>> start

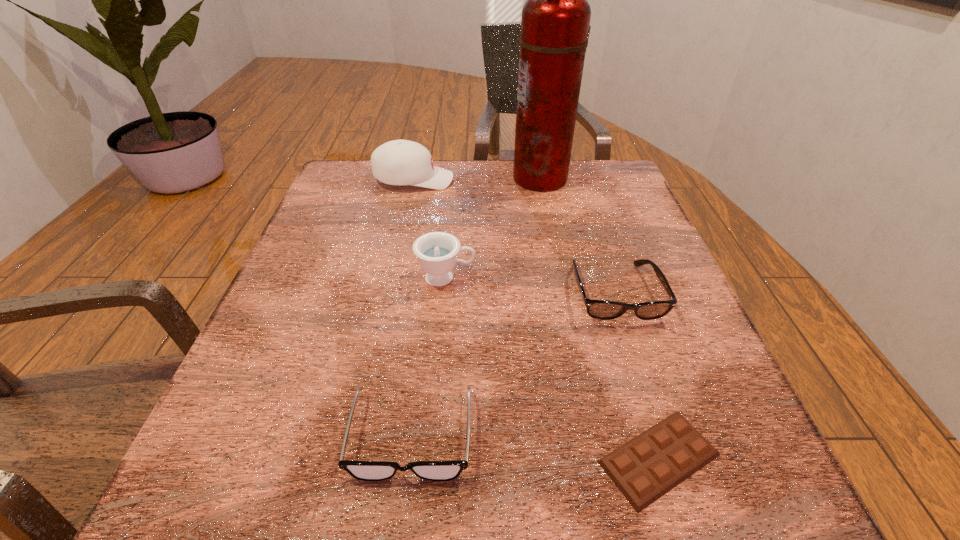
Find the location of a particular element. Image resolution: width=960 pixels, height=540 pixels. fire extinguisher is located at coordinates (555, 21).

Where is `the second tallest object`? the second tallest object is located at coordinates (399, 162).

Where is `the fourth shortest object`? Image resolution: width=960 pixels, height=540 pixels. the fourth shortest object is located at coordinates (437, 252).

Locate an element on the screen. The width and height of the screenshot is (960, 540). the right spectacles is located at coordinates (598, 309).

The width and height of the screenshot is (960, 540). I want to click on the taller spectacles, so click(598, 309).

Find the location of a particular element. the left spectacles is located at coordinates (361, 470).

Find the location of a particular element. The height and width of the screenshot is (540, 960). the nearer spectacles is located at coordinates (361, 470).

Identify the location of the shortest object. The height and width of the screenshot is (540, 960). (645, 468).

Identify the location of free space located 0.290m on the nozzle side of the fire extinguisher. This screenshot has width=960, height=540. coord(399,178).

At what (x,y) coordinates should I click in order to perform the action: click on free location located on the nozzle side of the fire extinguisher. Please return your answer as a coordinate pair (x, y). Looking at the image, I should click on (477, 178).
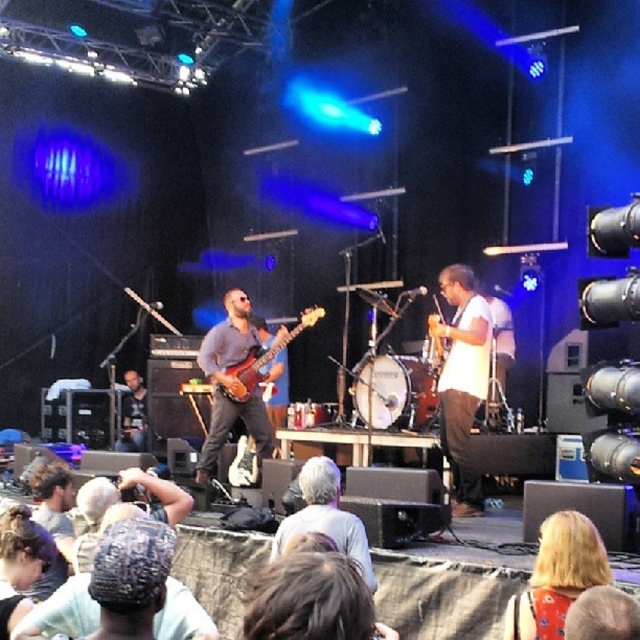
You are a stagehand setting up for a concert. You need to adjust the microphones so they are positioned at the same height as the white matte guitar at center and the matte brown guitar at center. Which guitar requires the microphone to be placed higher?

The white matte guitar at center requires the microphone to be placed higher because it is positioned above the matte brown guitar at center.

You are a stagehand who needs to place a new microphone stand between the white matte guitar at center and the matte brown guitar at center. Based on their sizes, which guitar should the microphone stand be closer to?

The white matte guitar at center is taller than the matte brown guitar at center, so the microphone stand should be placed closer to the shorter matte brown guitar at center to ensure visibility and accessibility for the performers.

>> end

BRIEF
Take everything from the line containing "The white matte guitar at center requires" down to the end of the items and rewrite it with "microphone stand" changed to "mic stand", leaving everything else as is.

SOLUTION FOR THIS TASK
The white matte guitar at center requires the microphone to be placed higher because it is positioned above the matte brown guitar at center.

You are a stagehand who needs to place a new mic stand between the white matte guitar at center and the matte brown guitar at center. Based on their sizes, which guitar should the mic stand be closer to?

The white matte guitar at center is taller than the matte brown guitar at center, so the mic stand should be placed closer to the shorter matte brown guitar at center to ensure visibility and accessibility for the performers.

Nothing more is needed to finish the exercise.